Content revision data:
= Beginning of Section =

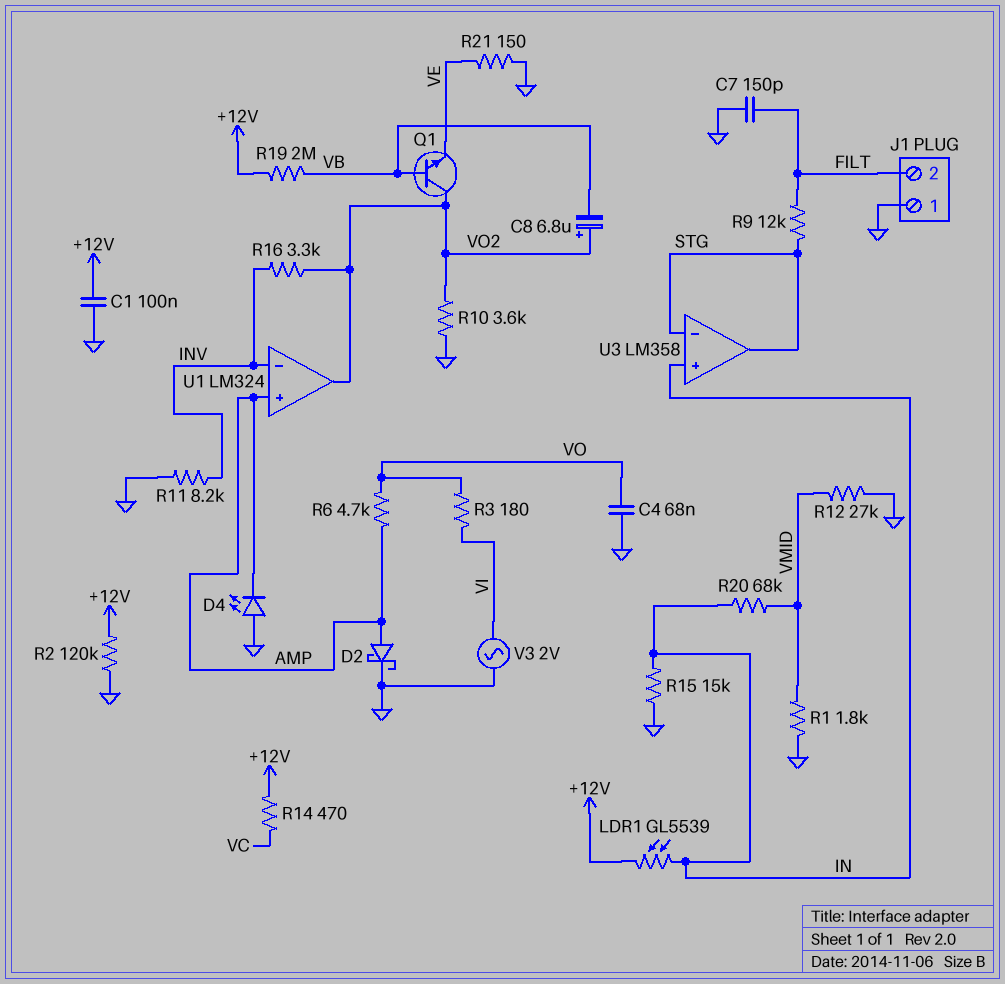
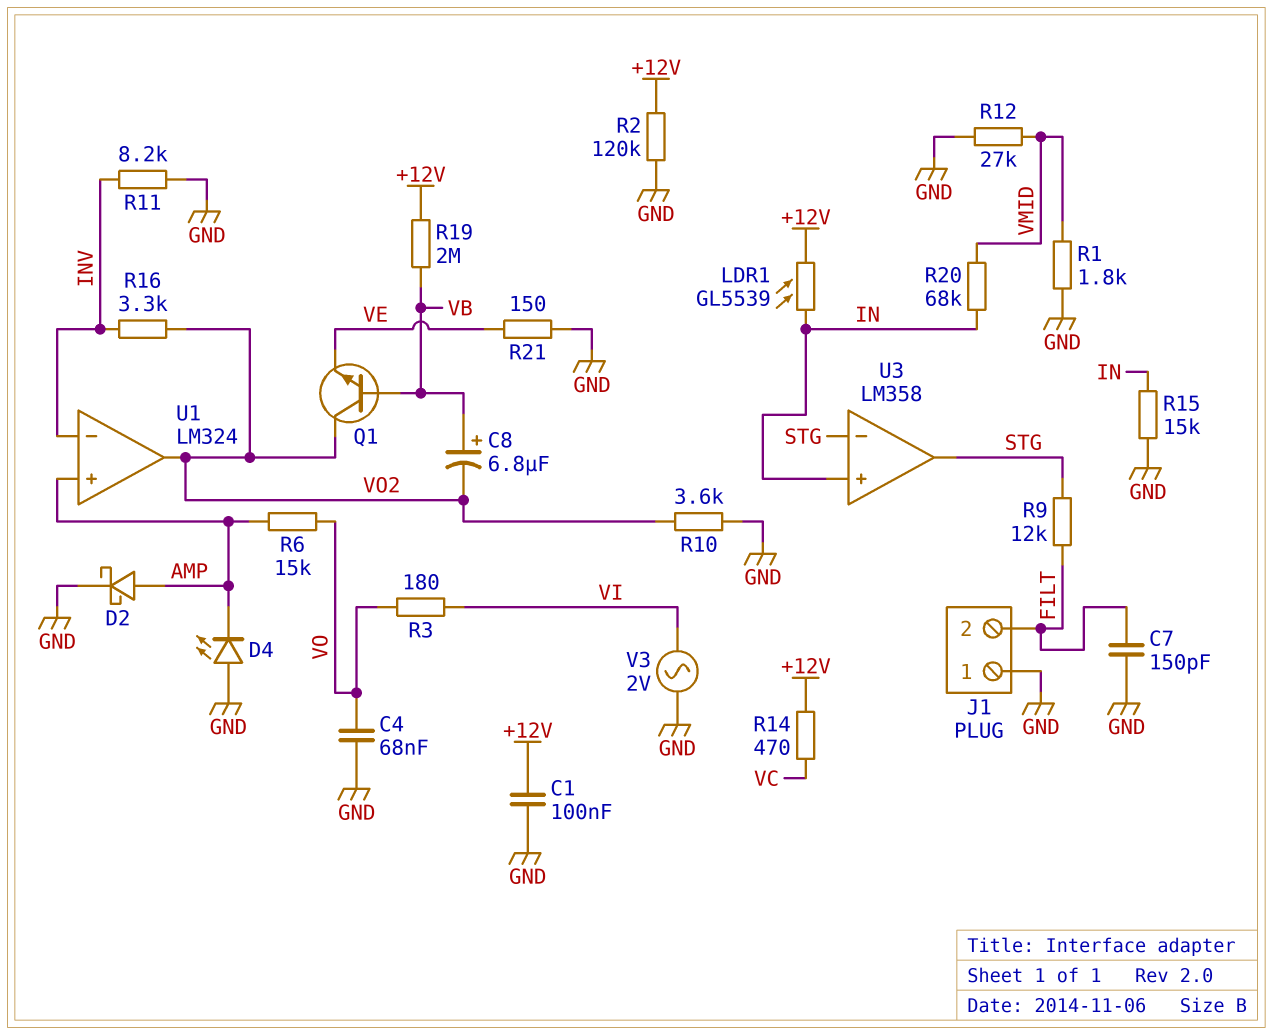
C8: 6.8uF (plus VO2, minus VB) -> 6.8uF (plus VB, minus VO2)
R6: 4.7k (AMP, VO) -> 15k (AMP, VO)

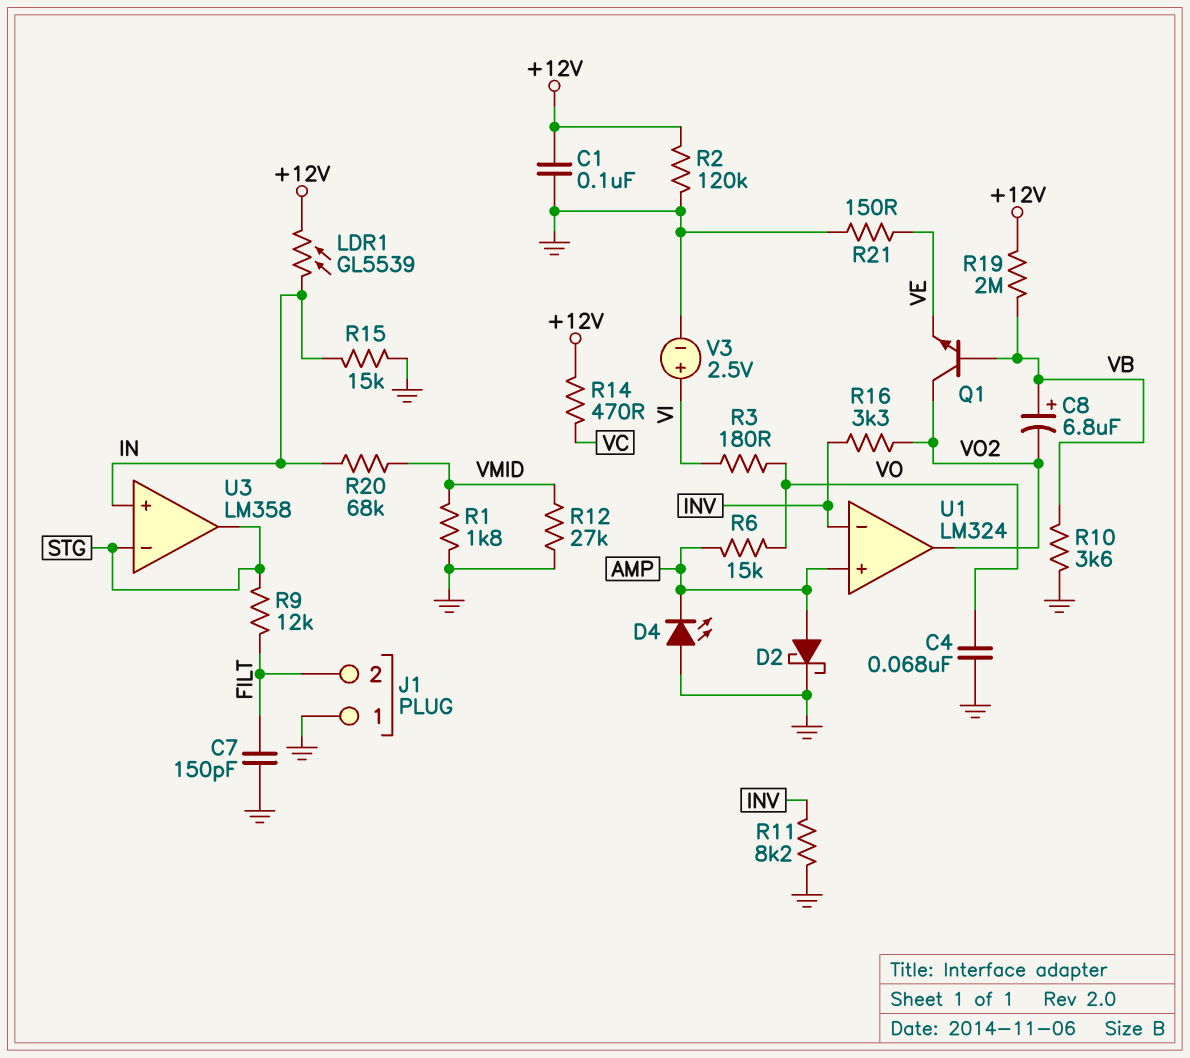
R10: 3.6k (GND, VO2) -> 3.6k (GND, VB)
V3: AC 2V (GND, VI) -> 2.5V (plus VI, minus GND)

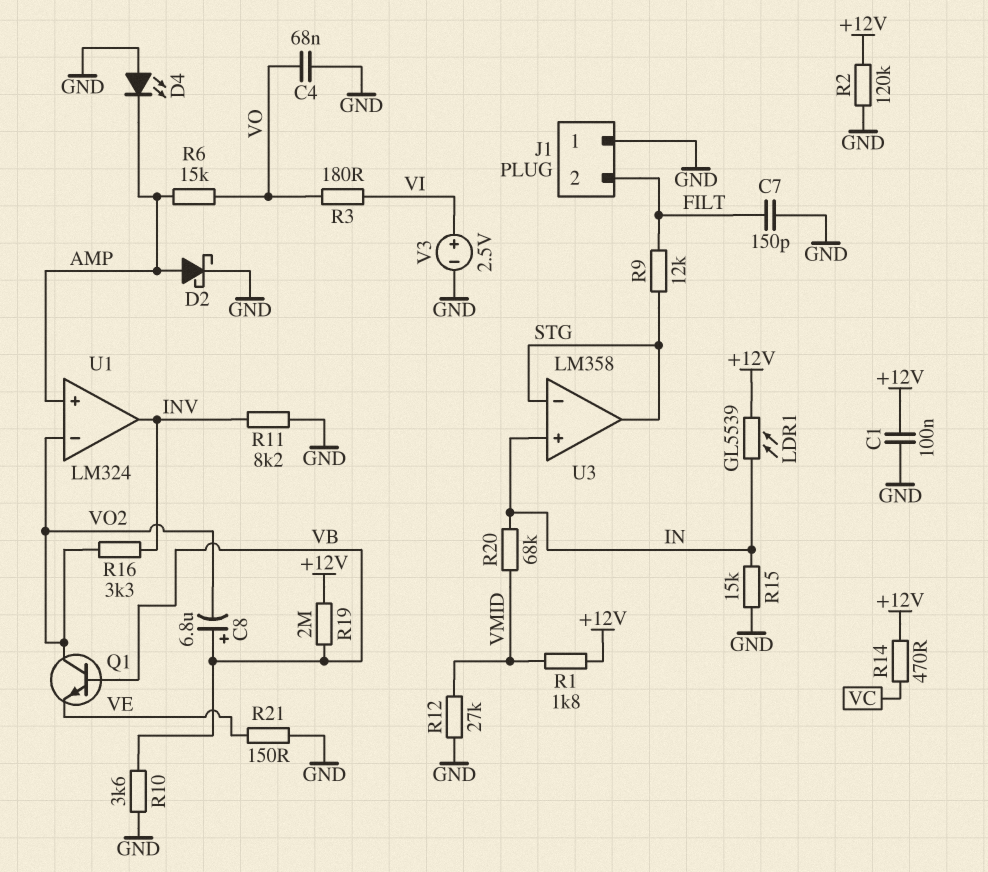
R1: 1.8k (GND, VMID) -> 1.8k (+12V, VMID)
U1 pin in-: INV -> VO2
U1 pin out: VO2 -> INV

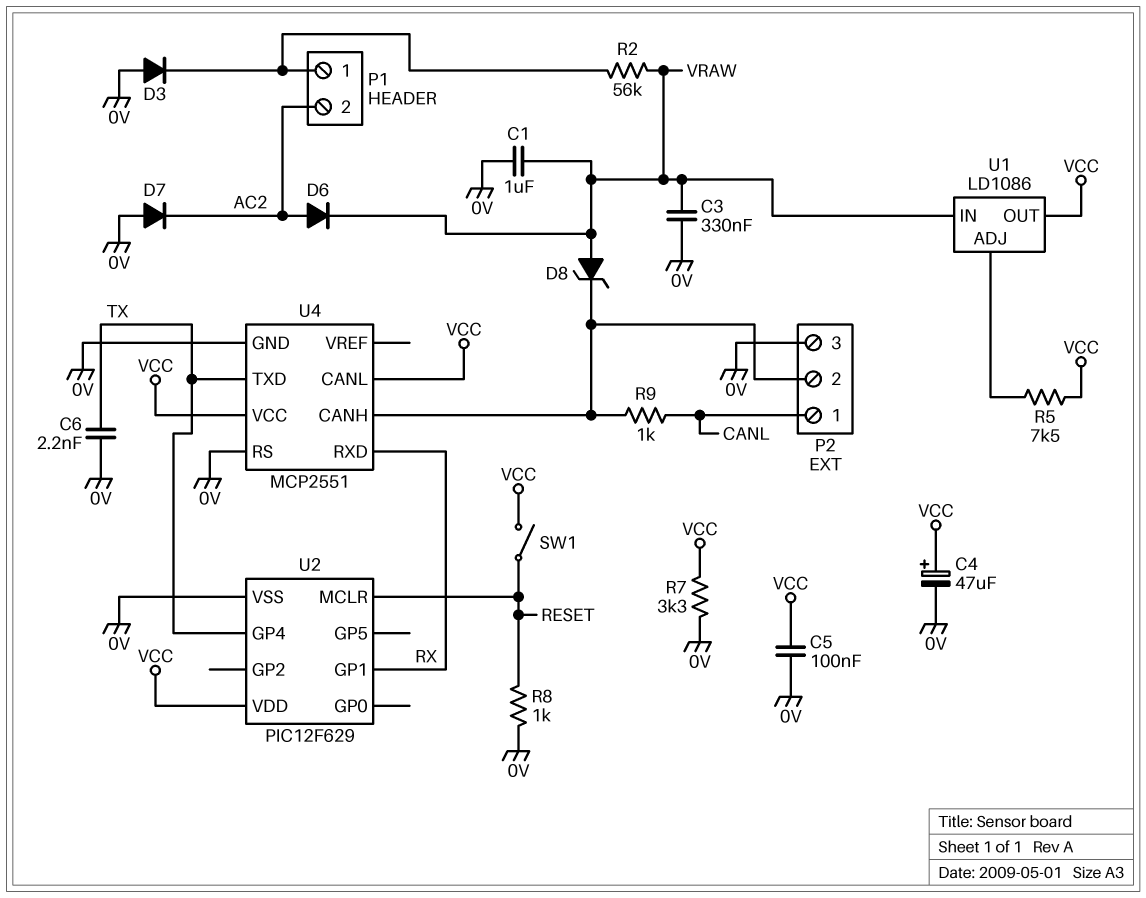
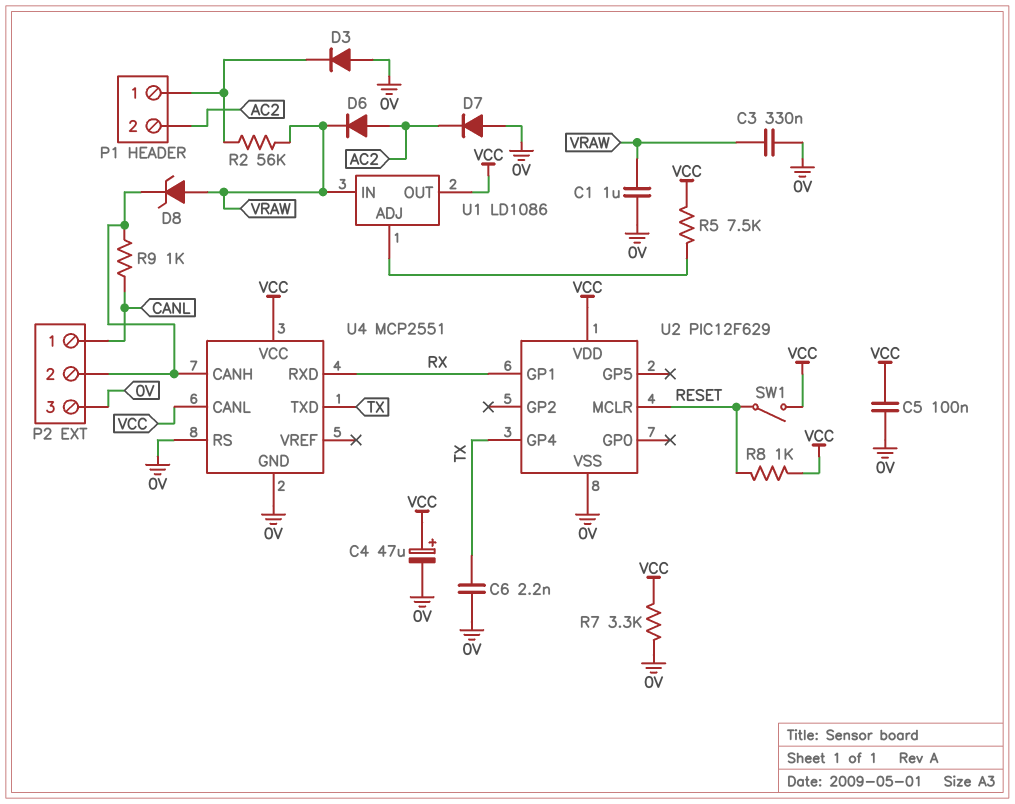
R8: 1k (0V, RESET) -> 1k (RESET, VCC)

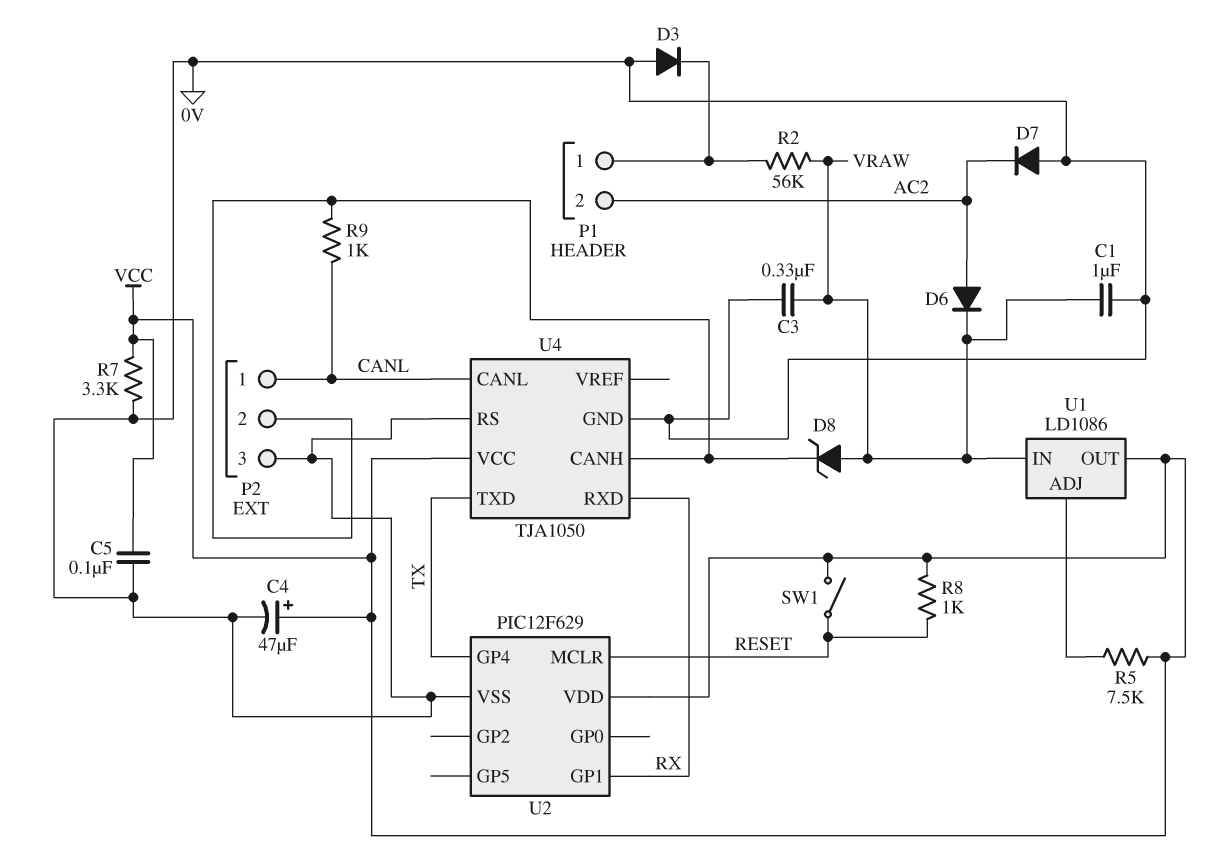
C6: 2.2nF (0V, TX) -> none
U4: MCP2551 -> TJA1050
U4 pin CANL: VCC -> CANL

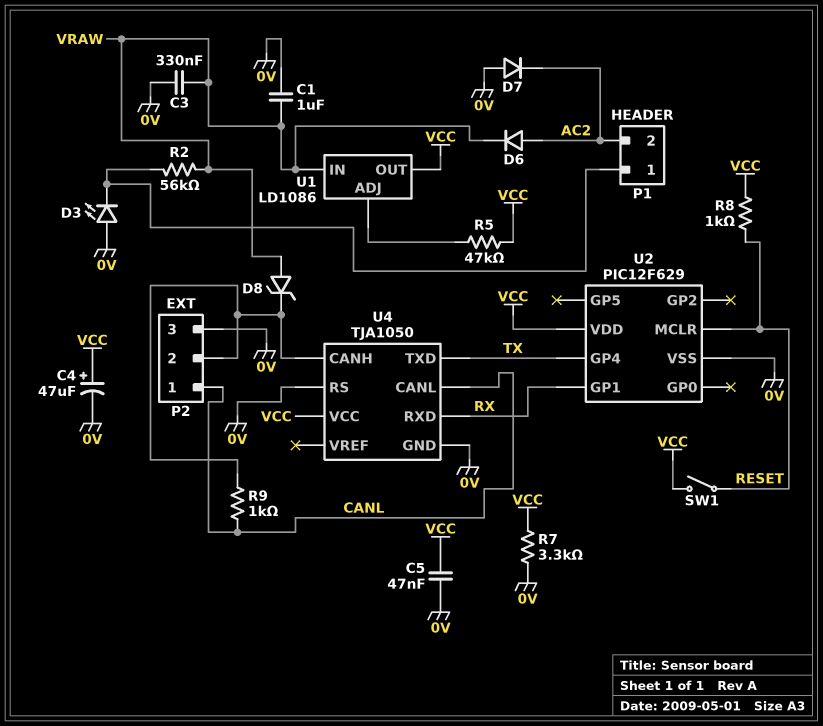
C5: 100nF (0V, VCC) -> 47nF (0V, VCC)
D3: diode (A 0V, K P1/1) -> LED (A 0V, K P1/1)
R5: 7.5k (U1/ADJ, VCC) -> 47k (U1/ADJ, VCC)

= End of Section =

*WHAT NEEDS TO BE DONE*:
Exactly the lines from the one with "U1 pin in-: INV -> VO2" through the end of the entries above must be written out, and no pictures may be included.

*ANSWER SECTION*:
U1 pin in-: INV -> VO2
U1 pin out: VO2 -> INV

R8: 1k (0V, RESET) -> 1k (RESET, VCC)

C6: 2.2nF (0V, TX) -> none
U4: MCP2551 -> TJA1050
U4 pin CANL: VCC -> CANL

C5: 100nF (0V, VCC) -> 47nF (0V, VCC)
D3: diode (A 0V, K P1/1) -> LED (A 0V, K P1/1)
R5: 7.5k (U1/ADJ, VCC) -> 47k (U1/ADJ, VCC)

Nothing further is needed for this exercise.